_WORK INSTRUCTION_.
The records are to be copied in their entirety, exactly as given.

Stored data
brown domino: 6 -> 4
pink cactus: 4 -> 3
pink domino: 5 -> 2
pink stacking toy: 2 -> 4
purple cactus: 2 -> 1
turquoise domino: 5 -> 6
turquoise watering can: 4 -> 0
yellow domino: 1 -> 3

_WRITTEN REPLY_.
brown domino: 6 -> 4
pink cactus: 4 -> 3
pink domino: 5 -> 2
pink stacking toy: 2 -> 4
purple cactus: 2 -> 1
turquoise domino: 5 -> 6
turquoise watering can: 4 -> 0
yellow domino: 1 -> 3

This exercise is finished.